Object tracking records
######
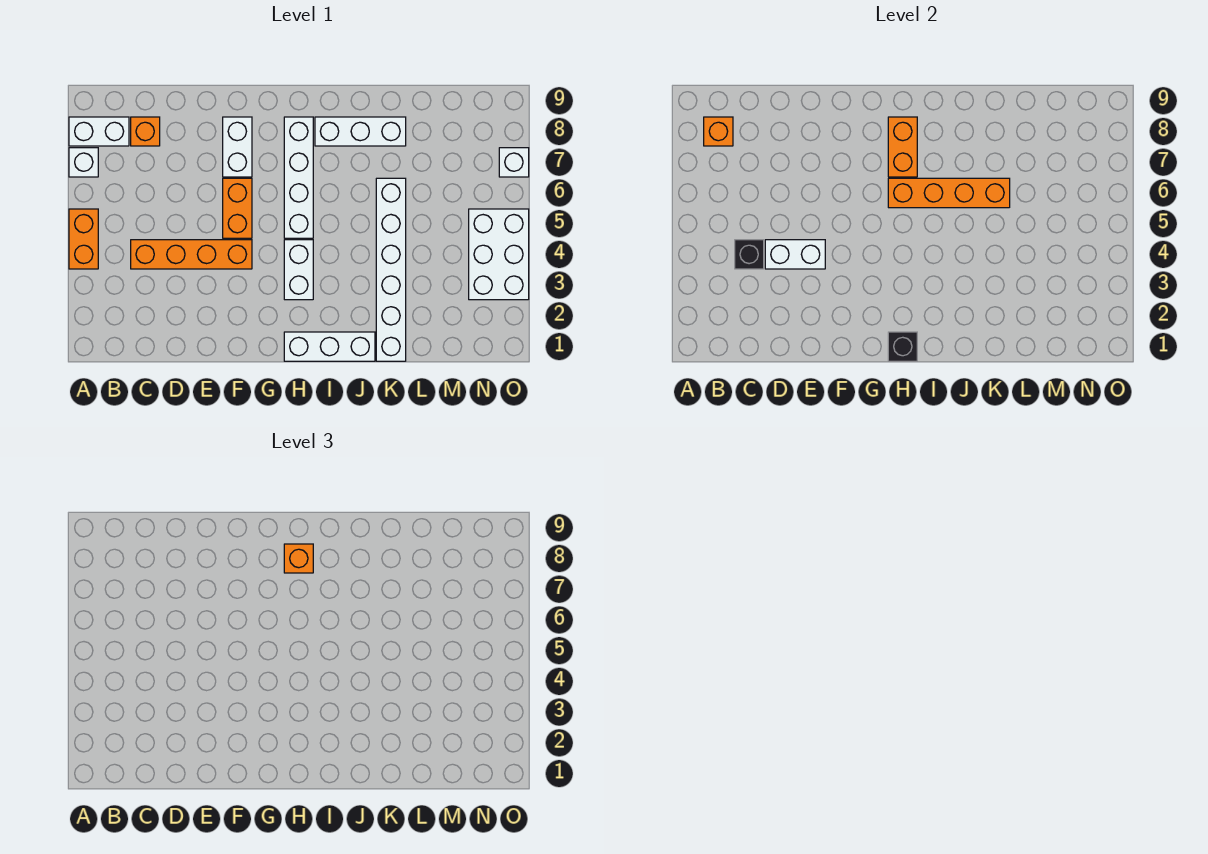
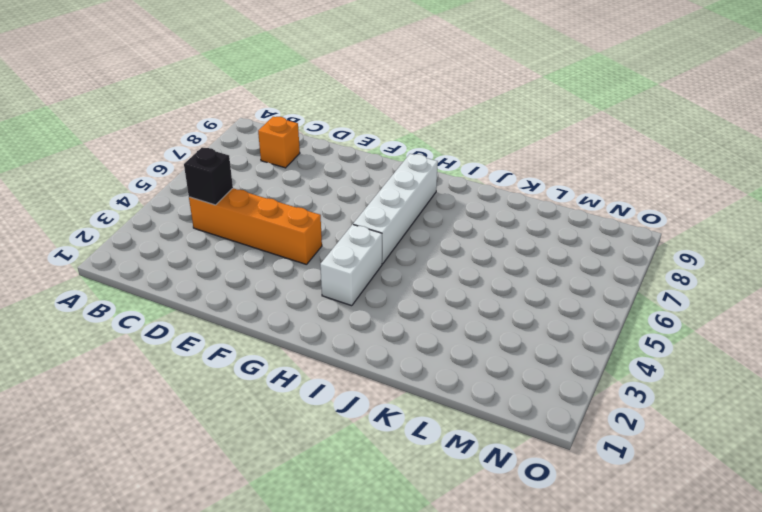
none -> orange brick A4:A5 level 1
none -> white brick A7 level 1
none -> white brick A8:B8 level 1

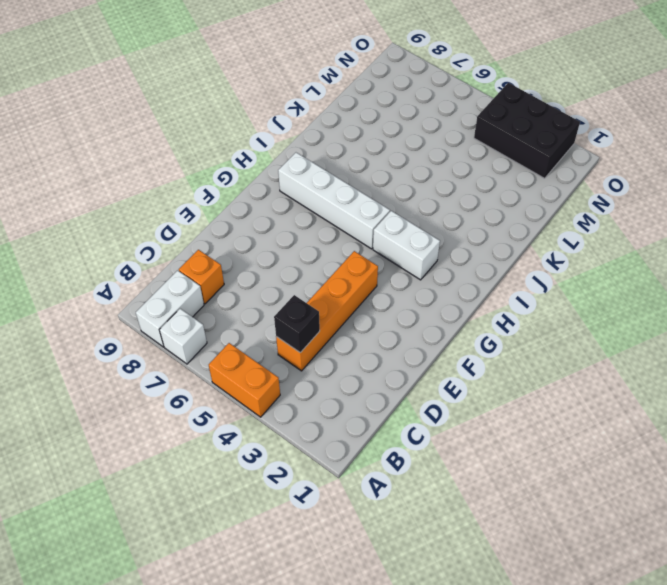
black brick N2:O4 level 1 -> white brick N3:O5 level 1
none -> orange brick F5:F6 level 1
none -> white brick F7:F8 level 1
none -> white brick H1:J1 level 1

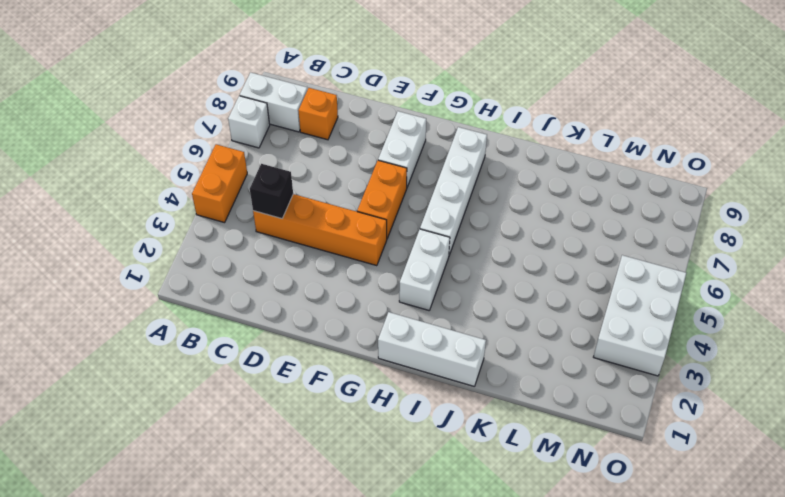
none -> white brick I8:K8 level 1
none -> white brick K1:K6 level 1
none -> white brick O7 level 1

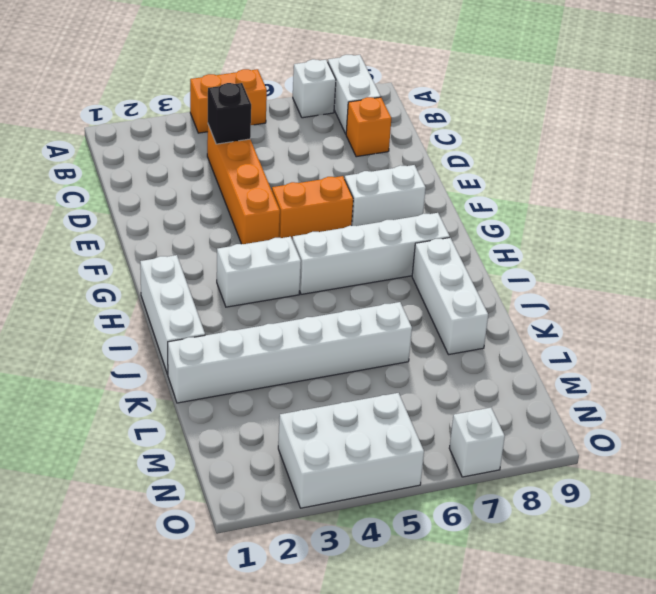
none -> orange brick B8 level 2
none -> white brick D4:E4 level 2
none -> black brick H1 level 2

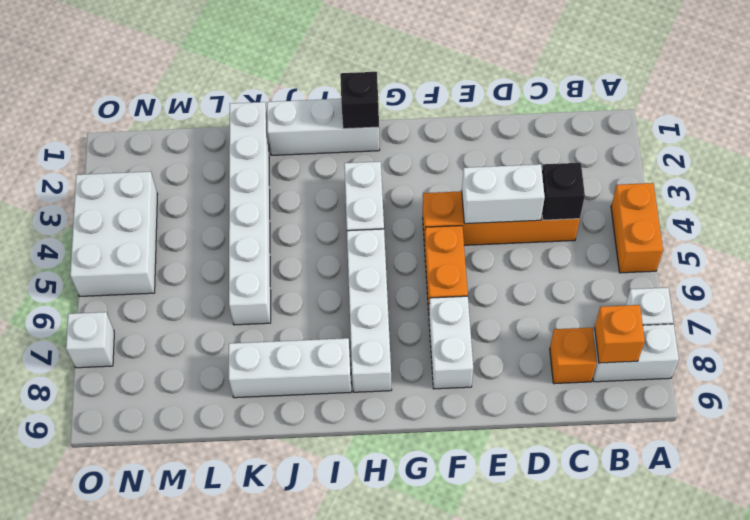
none -> orange brick H6:K6 level 2
none -> orange brick H7:H8 level 2
none -> orange brick H8 level 3

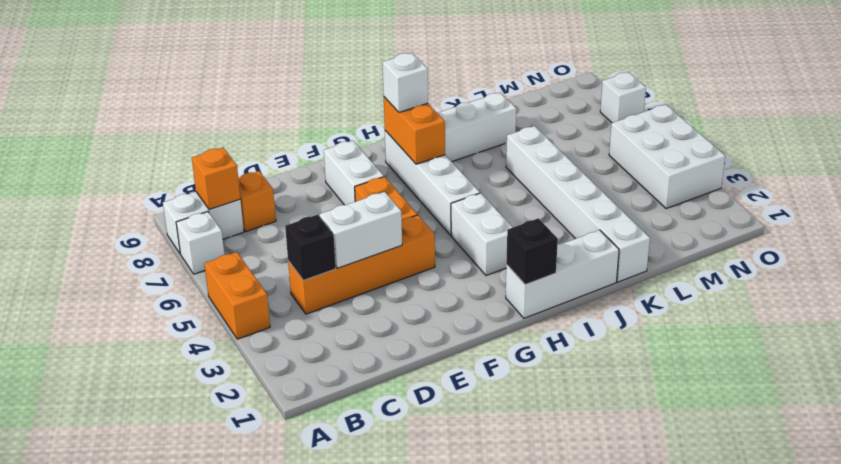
white brick H8 level 3 -> orange brick H8 level 3
none -> orange brick H6:K6 level 2

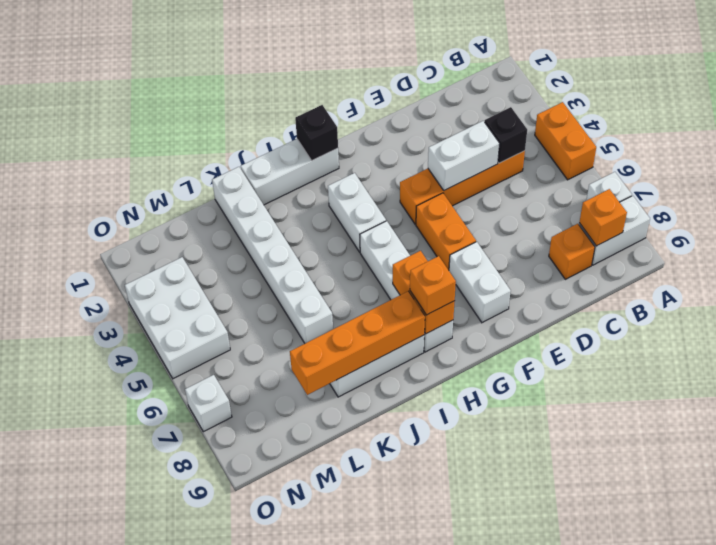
orange brick I8:L8 level 2 -> orange brick H6:K6 level 2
######
• [WORK ITEM]:
The last line of the entries marks the end, and the line with "none -> orange brick H8 level 3" marks the start. Output exactly those two lines and every line between them, nothing else, with the pictures left out.

• [SOLUTION TO THE EXERCISE]:
none -> orange brick H8 level 3

white brick H8 level 3 -> orange brick H8 level 3
none -> orange brick H6:K6 level 2

orange brick I8:L8 level 2 -> orange brick H6:K6 level 2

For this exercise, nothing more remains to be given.